◆ **EXERCISE OBJECTIVE**: Instruction for the data below: set down exactly the lines from the line with "brown brick A6 level 1 -> none" to the line with "cyan brick D4:F4", inclusive, and no others.

◆ **RECORDS SUPPLIED**:
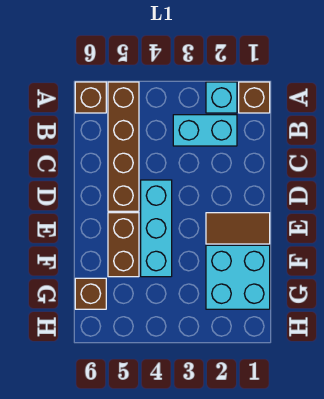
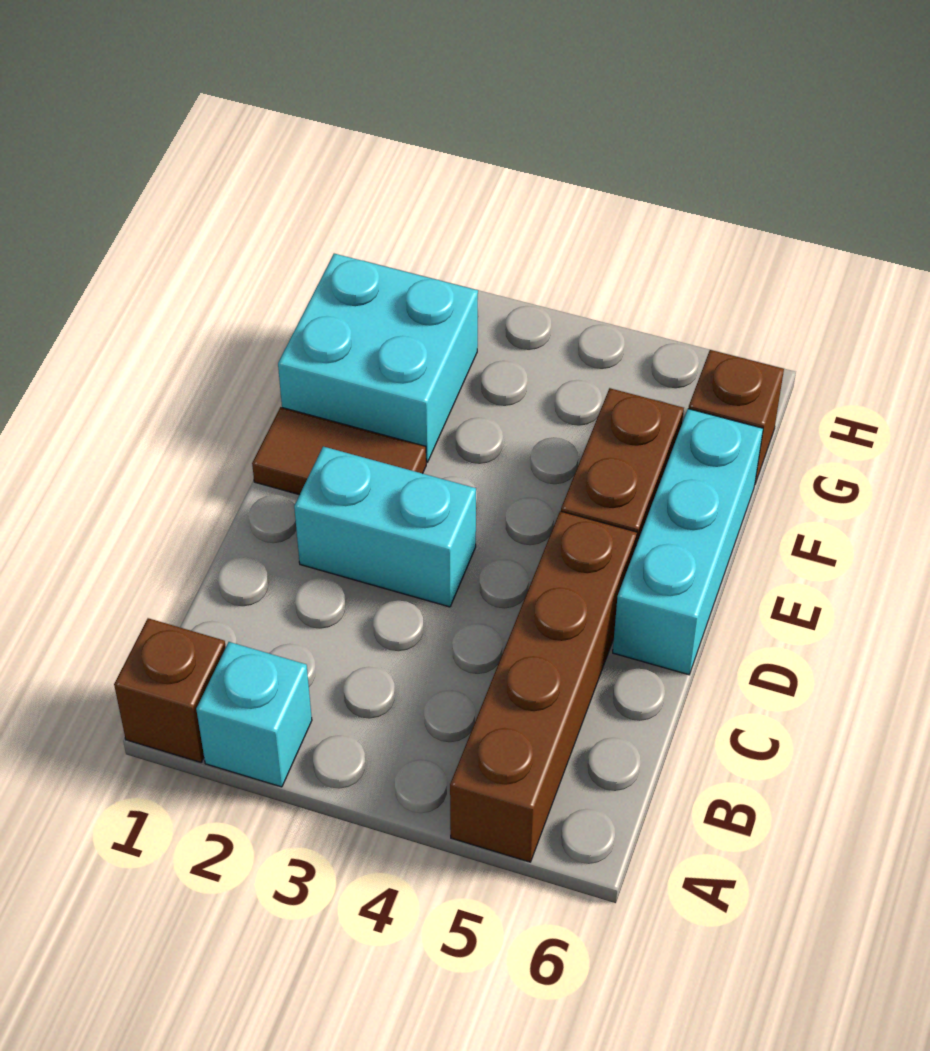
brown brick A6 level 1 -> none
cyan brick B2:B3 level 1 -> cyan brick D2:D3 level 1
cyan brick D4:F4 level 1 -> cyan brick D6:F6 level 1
--
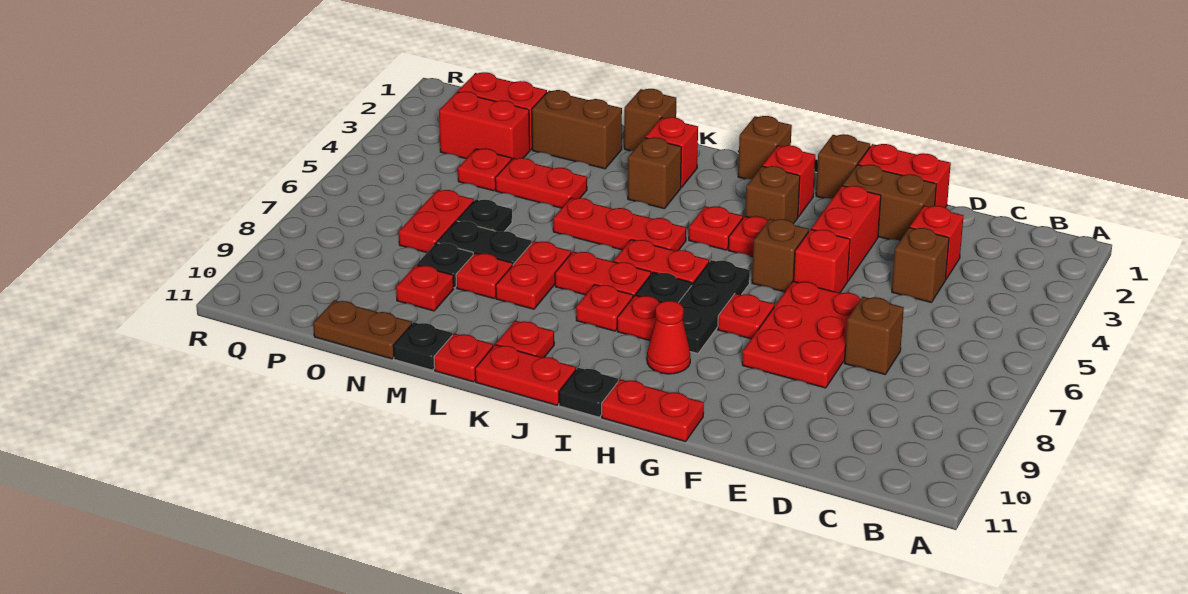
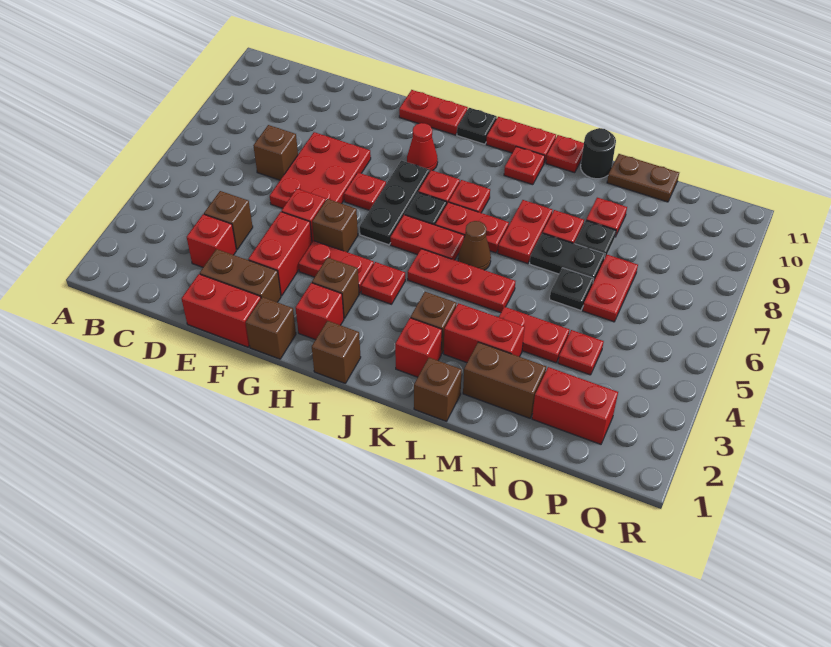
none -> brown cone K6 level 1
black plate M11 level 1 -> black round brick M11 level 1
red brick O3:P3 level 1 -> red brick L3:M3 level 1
---
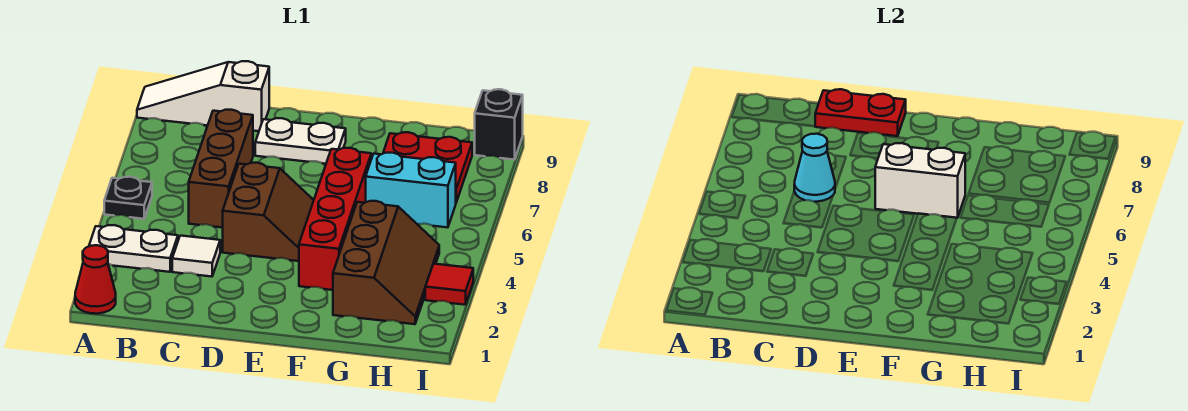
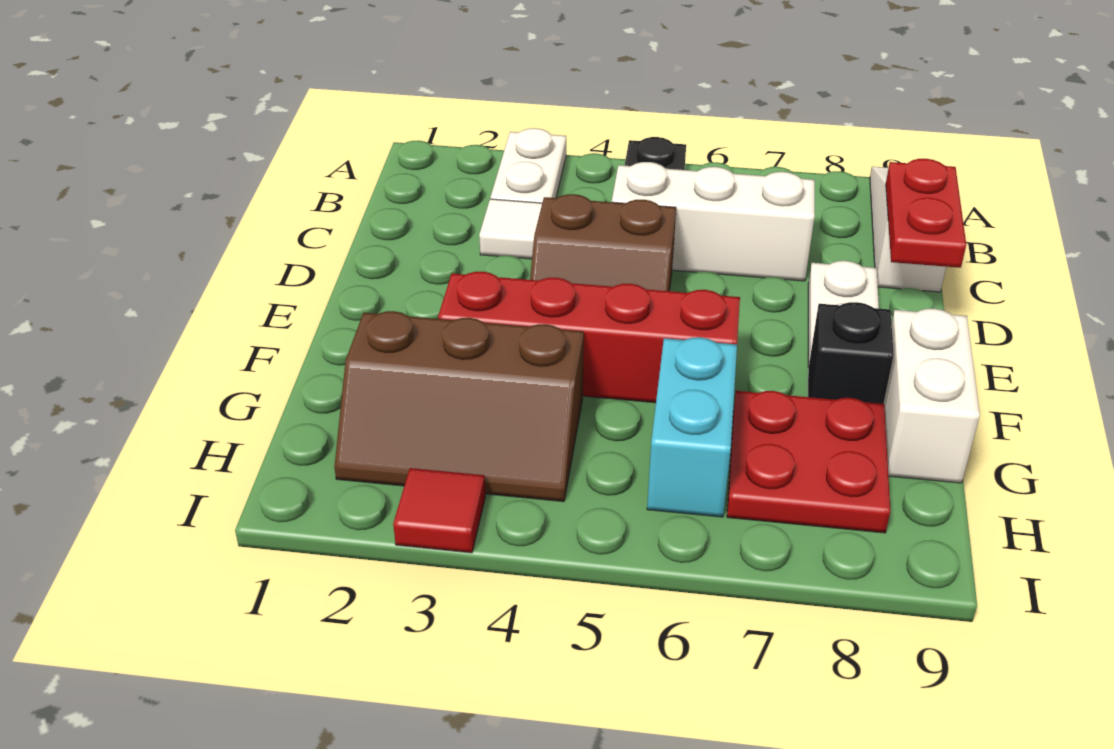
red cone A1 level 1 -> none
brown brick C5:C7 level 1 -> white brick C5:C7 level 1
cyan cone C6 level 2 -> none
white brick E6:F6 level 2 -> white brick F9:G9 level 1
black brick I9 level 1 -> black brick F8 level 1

◆ **WRITTEN REPLY**:
brown brick A6 level 1 -> none
cyan brick B2:B3 level 1 -> cyan brick D2:D3 level 1
cyan brick D4:F4 level 1 -> cyan brick D6:F6 level 1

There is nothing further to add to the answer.